What you need to do =>
Repeat the data below with no changes.

================

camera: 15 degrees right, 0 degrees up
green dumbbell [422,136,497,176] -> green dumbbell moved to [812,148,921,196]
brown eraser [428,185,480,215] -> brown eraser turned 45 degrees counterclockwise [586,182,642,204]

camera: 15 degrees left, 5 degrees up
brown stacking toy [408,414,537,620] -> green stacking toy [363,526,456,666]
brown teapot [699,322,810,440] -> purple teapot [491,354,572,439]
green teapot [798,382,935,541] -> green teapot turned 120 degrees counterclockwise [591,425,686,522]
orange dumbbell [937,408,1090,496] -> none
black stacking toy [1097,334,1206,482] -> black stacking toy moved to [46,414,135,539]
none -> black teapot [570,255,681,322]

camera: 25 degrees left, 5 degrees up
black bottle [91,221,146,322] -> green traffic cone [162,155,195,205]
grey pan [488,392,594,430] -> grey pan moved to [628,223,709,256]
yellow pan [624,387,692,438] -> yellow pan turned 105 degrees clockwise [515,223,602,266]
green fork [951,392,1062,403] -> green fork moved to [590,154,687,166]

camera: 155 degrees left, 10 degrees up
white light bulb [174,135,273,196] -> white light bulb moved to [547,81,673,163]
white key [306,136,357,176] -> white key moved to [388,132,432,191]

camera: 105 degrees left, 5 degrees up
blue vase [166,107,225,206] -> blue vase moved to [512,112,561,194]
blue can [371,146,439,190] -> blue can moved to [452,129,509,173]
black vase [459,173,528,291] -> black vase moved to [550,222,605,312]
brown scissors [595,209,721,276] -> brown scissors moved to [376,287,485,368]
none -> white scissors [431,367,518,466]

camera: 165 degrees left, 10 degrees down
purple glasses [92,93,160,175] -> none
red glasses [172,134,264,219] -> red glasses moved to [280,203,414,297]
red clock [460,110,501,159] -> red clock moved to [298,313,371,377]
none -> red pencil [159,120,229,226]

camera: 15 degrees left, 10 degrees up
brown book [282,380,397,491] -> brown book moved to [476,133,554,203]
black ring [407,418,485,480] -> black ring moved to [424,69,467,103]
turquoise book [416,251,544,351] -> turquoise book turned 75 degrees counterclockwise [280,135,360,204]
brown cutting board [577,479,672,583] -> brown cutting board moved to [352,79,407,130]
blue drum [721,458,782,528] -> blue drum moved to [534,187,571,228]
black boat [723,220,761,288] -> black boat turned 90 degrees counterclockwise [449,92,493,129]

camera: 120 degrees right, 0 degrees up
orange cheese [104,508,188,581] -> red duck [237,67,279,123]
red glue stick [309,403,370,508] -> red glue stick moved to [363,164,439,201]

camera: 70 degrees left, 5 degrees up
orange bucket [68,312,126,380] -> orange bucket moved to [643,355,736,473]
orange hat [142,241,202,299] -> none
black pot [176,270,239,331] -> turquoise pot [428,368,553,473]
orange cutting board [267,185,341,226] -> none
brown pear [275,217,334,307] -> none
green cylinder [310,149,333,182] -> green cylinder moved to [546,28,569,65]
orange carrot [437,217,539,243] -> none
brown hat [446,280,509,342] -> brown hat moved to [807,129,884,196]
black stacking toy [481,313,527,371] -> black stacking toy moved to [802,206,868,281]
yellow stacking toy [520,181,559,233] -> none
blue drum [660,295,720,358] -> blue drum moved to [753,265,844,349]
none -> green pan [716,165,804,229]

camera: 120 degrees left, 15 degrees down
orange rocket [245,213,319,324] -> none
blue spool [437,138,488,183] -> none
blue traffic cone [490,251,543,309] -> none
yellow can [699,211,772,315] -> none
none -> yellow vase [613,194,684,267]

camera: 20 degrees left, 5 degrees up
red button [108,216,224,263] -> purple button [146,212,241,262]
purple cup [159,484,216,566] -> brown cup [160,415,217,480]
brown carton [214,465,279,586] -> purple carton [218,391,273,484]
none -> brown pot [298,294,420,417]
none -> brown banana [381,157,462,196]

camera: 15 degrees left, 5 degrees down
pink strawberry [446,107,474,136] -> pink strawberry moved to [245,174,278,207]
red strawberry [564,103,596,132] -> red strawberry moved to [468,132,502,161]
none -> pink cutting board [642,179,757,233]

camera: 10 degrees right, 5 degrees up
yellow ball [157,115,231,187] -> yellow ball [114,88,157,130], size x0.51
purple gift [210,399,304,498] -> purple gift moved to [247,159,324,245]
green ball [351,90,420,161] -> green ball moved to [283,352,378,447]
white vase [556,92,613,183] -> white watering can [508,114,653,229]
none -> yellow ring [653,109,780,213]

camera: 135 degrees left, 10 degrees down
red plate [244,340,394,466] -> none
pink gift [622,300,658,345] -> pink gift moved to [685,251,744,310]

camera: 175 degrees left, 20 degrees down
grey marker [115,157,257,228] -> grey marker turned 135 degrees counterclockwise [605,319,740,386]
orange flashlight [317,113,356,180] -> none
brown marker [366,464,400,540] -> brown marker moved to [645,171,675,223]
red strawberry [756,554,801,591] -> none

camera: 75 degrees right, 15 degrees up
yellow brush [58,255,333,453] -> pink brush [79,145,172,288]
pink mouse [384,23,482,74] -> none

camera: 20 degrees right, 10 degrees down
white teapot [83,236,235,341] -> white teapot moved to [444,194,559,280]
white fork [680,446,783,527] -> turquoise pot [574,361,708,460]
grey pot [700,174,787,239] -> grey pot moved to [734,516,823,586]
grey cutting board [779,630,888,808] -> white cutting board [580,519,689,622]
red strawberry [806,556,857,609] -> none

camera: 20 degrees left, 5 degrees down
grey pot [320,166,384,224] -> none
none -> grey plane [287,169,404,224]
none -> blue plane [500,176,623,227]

================

Expected answer =>
camera: 15 degrees right, 0 degrees up
green dumbbell [422,136,497,176] -> green dumbbell moved to [812,148,921,196]
brown eraser [428,185,480,215] -> brown eraser turned 45 degrees counterclockwise [586,182,642,204]

camera: 15 degrees left, 5 degrees up
brown stacking toy [408,414,537,620] -> green stacking toy [363,526,456,666]
brown teapot [699,322,810,440] -> purple teapot [491,354,572,439]
green teapot [798,382,935,541] -> green teapot turned 120 degrees counterclockwise [591,425,686,522]
orange dumbbell [937,408,1090,496] -> none
black stacking toy [1097,334,1206,482] -> black stacking toy moved to [46,414,135,539]
none -> black teapot [570,255,681,322]

camera: 25 degrees left, 5 degrees up
black bottle [91,221,146,322] -> green traffic cone [162,155,195,205]
grey pan [488,392,594,430] -> grey pan moved to [628,223,709,256]
yellow pan [624,387,692,438] -> yellow pan turned 105 degrees clockwise [515,223,602,266]
green fork [951,392,1062,403] -> green fork moved to [590,154,687,166]

camera: 155 degrees left, 10 degrees up
white light bulb [174,135,273,196] -> white light bulb moved to [547,81,673,163]
white key [306,136,357,176] -> white key moved to [388,132,432,191]

camera: 105 degrees left, 5 degrees up
blue vase [166,107,225,206] -> blue vase moved to [512,112,561,194]
blue can [371,146,439,190] -> blue can moved to [452,129,509,173]
black vase [459,173,528,291] -> black vase moved to [550,222,605,312]
brown scissors [595,209,721,276] -> brown scissors moved to [376,287,485,368]
none -> white scissors [431,367,518,466]

camera: 165 degrees left, 10 degrees down
purple glasses [92,93,160,175] -> none
red glasses [172,134,264,219] -> red glasses moved to [280,203,414,297]
red clock [460,110,501,159] -> red clock moved to [298,313,371,377]
none -> red pencil [159,120,229,226]

camera: 15 degrees left, 10 degrees up
brown book [282,380,397,491] -> brown book moved to [476,133,554,203]
black ring [407,418,485,480] -> black ring moved to [424,69,467,103]
turquoise book [416,251,544,351] -> turquoise book turned 75 degrees counterclockwise [280,135,360,204]
brown cutting board [577,479,672,583] -> brown cutting board moved to [352,79,407,130]
blue drum [721,458,782,528] -> blue drum moved to [534,187,571,228]
black boat [723,220,761,288] -> black boat turned 90 degrees counterclockwise [449,92,493,129]

camera: 120 degrees right, 0 degrees up
orange cheese [104,508,188,581] -> red duck [237,67,279,123]
red glue stick [309,403,370,508] -> red glue stick moved to [363,164,439,201]

camera: 70 degrees left, 5 degrees up
orange bucket [68,312,126,380] -> orange bucket moved to [643,355,736,473]
orange hat [142,241,202,299] -> none
black pot [176,270,239,331] -> turquoise pot [428,368,553,473]
orange cutting board [267,185,341,226] -> none
brown pear [275,217,334,307] -> none
green cylinder [310,149,333,182] -> green cylinder moved to [546,28,569,65]
orange carrot [437,217,539,243] -> none
brown hat [446,280,509,342] -> brown hat moved to [807,129,884,196]
black stacking toy [481,313,527,371] -> black stacking toy moved to [802,206,868,281]
yellow stacking toy [520,181,559,233] -> none
blue drum [660,295,720,358] -> blue drum moved to [753,265,844,349]
none -> green pan [716,165,804,229]

camera: 120 degrees left, 15 degrees down
orange rocket [245,213,319,324] -> none
blue spool [437,138,488,183] -> none
blue traffic cone [490,251,543,309] -> none
yellow can [699,211,772,315] -> none
none -> yellow vase [613,194,684,267]

camera: 20 degrees left, 5 degrees up
red button [108,216,224,263] -> purple button [146,212,241,262]
purple cup [159,484,216,566] -> brown cup [160,415,217,480]
brown carton [214,465,279,586] -> purple carton [218,391,273,484]
none -> brown pot [298,294,420,417]
none -> brown banana [381,157,462,196]

camera: 15 degrees left, 5 degrees down
pink strawberry [446,107,474,136] -> pink strawberry moved to [245,174,278,207]
red strawberry [564,103,596,132] -> red strawberry moved to [468,132,502,161]
none -> pink cutting board [642,179,757,233]

camera: 10 degrees right, 5 degrees up
yellow ball [157,115,231,187] -> yellow ball [114,88,157,130], size x0.51
purple gift [210,399,304,498] -> purple gift moved to [247,159,324,245]
green ball [351,90,420,161] -> green ball moved to [283,352,378,447]
white vase [556,92,613,183] -> white watering can [508,114,653,229]
none -> yellow ring [653,109,780,213]

camera: 135 degrees left, 10 degrees down
red plate [244,340,394,466] -> none
pink gift [622,300,658,345] -> pink gift moved to [685,251,744,310]

camera: 175 degrees left, 20 degrees down
grey marker [115,157,257,228] -> grey marker turned 135 degrees counterclockwise [605,319,740,386]
orange flashlight [317,113,356,180] -> none
brown marker [366,464,400,540] -> brown marker moved to [645,171,675,223]
red strawberry [756,554,801,591] -> none

camera: 75 degrees right, 15 degrees up
yellow brush [58,255,333,453] -> pink brush [79,145,172,288]
pink mouse [384,23,482,74] -> none

camera: 20 degrees right, 10 degrees down
white teapot [83,236,235,341] -> white teapot moved to [444,194,559,280]
white fork [680,446,783,527] -> turquoise pot [574,361,708,460]
grey pot [700,174,787,239] -> grey pot moved to [734,516,823,586]
grey cutting board [779,630,888,808] -> white cutting board [580,519,689,622]
red strawberry [806,556,857,609] -> none

camera: 20 degrees left, 5 degrees down
grey pot [320,166,384,224] -> none
none -> grey plane [287,169,404,224]
none -> blue plane [500,176,623,227]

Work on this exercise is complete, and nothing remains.